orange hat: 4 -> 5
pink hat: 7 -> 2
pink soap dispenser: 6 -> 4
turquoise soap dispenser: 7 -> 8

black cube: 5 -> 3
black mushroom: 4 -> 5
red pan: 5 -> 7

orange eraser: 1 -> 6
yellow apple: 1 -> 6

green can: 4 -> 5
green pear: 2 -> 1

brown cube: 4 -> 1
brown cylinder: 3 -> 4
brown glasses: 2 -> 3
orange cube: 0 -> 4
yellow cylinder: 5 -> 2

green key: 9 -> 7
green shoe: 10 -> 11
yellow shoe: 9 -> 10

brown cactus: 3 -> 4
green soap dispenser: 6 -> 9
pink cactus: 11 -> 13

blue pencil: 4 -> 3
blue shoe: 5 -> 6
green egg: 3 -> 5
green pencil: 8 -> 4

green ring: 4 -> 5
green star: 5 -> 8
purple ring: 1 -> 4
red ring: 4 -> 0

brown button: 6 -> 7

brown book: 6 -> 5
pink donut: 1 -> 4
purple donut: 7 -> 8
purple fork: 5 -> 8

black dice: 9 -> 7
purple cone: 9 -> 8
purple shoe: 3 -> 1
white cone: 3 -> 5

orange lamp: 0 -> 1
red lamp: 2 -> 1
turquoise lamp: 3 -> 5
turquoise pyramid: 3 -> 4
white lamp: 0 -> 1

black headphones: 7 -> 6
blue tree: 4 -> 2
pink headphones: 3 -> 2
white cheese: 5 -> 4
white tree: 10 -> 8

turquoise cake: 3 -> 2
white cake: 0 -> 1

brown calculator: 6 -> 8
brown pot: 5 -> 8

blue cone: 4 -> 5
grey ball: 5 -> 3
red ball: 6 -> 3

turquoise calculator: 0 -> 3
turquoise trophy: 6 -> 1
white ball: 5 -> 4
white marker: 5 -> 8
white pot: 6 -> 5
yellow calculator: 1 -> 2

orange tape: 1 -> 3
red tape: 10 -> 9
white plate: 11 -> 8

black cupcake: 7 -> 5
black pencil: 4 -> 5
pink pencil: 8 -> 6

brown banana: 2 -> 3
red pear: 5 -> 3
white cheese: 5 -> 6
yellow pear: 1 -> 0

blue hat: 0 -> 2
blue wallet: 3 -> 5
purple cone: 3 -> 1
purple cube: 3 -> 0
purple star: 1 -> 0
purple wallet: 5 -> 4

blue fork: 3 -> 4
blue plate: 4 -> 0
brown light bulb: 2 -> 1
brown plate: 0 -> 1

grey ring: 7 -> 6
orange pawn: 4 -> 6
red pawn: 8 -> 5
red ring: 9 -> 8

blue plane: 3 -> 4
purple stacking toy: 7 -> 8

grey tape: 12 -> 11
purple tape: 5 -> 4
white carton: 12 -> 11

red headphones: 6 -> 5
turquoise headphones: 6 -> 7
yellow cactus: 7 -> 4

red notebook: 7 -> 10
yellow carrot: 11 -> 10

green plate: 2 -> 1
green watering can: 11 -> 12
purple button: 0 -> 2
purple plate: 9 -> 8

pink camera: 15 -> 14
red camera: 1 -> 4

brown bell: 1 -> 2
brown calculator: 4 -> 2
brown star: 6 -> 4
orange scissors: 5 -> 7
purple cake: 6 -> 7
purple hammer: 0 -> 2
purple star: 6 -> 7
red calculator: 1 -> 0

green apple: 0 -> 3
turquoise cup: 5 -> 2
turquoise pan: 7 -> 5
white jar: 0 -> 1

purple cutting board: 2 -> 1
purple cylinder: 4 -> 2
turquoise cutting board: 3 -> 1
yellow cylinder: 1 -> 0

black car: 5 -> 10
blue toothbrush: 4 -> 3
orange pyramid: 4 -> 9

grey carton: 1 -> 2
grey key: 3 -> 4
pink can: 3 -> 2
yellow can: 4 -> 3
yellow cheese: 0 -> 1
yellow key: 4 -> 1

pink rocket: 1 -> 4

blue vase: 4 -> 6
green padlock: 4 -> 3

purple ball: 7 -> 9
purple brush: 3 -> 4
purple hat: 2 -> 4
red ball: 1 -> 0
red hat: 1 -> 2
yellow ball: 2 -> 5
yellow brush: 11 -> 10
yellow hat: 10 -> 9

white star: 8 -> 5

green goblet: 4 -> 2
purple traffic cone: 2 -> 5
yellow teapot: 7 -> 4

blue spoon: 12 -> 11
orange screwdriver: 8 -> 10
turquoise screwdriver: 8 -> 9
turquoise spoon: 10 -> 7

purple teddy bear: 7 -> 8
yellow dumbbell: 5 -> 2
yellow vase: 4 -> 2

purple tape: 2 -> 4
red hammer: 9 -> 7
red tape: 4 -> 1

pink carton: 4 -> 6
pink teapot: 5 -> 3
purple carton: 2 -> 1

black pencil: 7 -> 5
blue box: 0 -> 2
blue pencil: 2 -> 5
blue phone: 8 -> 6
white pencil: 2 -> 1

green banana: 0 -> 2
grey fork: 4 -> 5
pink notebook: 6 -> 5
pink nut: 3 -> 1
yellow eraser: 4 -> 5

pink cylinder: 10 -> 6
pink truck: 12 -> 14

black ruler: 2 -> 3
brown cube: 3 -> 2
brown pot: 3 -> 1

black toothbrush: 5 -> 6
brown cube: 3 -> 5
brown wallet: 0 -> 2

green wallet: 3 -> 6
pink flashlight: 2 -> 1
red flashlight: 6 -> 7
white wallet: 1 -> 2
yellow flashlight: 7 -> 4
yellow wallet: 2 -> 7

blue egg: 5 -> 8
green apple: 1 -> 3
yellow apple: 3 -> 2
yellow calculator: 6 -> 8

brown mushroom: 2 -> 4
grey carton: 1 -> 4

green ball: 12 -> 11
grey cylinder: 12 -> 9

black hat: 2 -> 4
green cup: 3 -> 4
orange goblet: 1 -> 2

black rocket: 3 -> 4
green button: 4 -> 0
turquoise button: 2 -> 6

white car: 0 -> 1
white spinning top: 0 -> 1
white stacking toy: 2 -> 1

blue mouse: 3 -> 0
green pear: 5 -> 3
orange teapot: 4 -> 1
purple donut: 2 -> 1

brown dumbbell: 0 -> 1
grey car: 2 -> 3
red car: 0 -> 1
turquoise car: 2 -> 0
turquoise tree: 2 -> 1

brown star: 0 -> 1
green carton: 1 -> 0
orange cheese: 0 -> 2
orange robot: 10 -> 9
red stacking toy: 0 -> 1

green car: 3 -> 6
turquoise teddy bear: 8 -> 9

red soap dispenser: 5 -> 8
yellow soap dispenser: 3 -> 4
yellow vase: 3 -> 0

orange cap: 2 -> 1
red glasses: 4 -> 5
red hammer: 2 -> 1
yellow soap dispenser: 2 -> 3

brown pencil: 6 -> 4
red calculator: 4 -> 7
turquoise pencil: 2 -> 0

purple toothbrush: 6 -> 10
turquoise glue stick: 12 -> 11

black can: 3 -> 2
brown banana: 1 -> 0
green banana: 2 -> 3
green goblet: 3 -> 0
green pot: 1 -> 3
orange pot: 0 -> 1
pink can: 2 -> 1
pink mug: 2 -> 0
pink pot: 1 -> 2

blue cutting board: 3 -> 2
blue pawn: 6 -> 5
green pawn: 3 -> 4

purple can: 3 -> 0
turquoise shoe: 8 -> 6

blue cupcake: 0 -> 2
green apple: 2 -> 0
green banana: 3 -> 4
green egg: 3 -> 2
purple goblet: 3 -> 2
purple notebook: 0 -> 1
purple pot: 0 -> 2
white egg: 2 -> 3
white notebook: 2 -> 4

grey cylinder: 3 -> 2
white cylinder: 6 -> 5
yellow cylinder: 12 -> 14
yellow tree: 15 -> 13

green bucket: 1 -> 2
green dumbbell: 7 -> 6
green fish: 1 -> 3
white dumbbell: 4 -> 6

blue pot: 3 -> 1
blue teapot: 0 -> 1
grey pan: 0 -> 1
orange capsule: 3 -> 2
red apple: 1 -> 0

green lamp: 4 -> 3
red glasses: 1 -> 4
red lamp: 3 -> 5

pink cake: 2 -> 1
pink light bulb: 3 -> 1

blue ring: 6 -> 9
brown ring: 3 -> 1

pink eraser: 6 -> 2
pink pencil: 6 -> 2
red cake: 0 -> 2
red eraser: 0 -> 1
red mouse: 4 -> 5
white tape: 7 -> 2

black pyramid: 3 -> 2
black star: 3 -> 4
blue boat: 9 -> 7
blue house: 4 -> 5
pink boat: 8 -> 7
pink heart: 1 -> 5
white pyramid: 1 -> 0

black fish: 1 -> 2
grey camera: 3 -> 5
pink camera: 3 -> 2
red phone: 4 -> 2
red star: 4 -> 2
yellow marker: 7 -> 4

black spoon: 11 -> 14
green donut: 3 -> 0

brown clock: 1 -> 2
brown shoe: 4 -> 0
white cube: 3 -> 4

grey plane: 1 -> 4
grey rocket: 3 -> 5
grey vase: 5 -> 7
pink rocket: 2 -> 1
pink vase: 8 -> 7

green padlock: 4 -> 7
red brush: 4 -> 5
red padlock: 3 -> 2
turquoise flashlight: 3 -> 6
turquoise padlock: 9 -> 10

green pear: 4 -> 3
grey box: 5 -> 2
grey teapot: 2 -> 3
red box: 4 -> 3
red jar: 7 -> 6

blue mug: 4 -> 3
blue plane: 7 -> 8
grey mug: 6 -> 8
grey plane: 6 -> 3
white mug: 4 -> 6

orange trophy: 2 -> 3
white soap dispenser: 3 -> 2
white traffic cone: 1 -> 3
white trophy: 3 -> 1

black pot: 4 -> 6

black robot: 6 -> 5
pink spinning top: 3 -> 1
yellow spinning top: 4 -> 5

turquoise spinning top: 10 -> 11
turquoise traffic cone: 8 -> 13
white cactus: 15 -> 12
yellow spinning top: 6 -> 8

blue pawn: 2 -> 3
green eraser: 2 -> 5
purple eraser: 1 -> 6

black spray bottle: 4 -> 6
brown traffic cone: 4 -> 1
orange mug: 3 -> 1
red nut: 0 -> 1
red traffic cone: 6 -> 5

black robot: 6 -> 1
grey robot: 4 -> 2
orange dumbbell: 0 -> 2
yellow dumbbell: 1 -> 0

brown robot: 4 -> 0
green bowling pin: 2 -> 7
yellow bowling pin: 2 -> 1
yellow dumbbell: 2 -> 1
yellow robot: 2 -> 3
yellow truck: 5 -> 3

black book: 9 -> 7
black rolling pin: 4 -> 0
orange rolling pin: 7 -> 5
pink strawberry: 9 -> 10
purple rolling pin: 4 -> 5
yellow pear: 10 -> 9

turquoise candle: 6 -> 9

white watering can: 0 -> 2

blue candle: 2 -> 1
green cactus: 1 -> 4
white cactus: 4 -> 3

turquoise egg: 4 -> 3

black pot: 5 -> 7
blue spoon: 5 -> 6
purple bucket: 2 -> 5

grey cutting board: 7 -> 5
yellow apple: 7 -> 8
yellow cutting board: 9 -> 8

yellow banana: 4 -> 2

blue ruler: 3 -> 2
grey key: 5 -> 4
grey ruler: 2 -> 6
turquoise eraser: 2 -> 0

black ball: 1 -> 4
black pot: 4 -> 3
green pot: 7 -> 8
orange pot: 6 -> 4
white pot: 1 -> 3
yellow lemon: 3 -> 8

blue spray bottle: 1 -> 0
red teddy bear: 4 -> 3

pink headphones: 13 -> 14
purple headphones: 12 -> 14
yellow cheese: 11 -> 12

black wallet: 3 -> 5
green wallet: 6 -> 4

**ACTIVITY**
Return only the part of the records above that opens with the line containing "grey tape: 12 -> 11" and closes with the line containing "pink can: 3 -> 2", ends included.

**COMPLETED TASK**
grey tape: 12 -> 11
purple tape: 5 -> 4
white carton: 12 -> 11

red headphones: 6 -> 5
turquoise headphones: 6 -> 7
yellow cactus: 7 -> 4

red notebook: 7 -> 10
yellow carrot: 11 -> 10

green plate: 2 -> 1
green watering can: 11 -> 12
purple button: 0 -> 2
purple plate: 9 -> 8

pink camera: 15 -> 14
red camera: 1 -> 4

brown bell: 1 -> 2
brown calculator: 4 -> 2
brown star: 6 -> 4
orange scissors: 5 -> 7
purple cake: 6 -> 7
purple hammer: 0 -> 2
purple star: 6 -> 7
red calculator: 1 -> 0

green apple: 0 -> 3
turquoise cup: 5 -> 2
turquoise pan: 7 -> 5
white jar: 0 -> 1

purple cutting board: 2 -> 1
purple cylinder: 4 -> 2
turquoise cutting board: 3 -> 1
yellow cylinder: 1 -> 0

black car: 5 -> 10
blue toothbrush: 4 -> 3
orange pyramid: 4 -> 9

grey carton: 1 -> 2
grey key: 3 -> 4
pink can: 3 -> 2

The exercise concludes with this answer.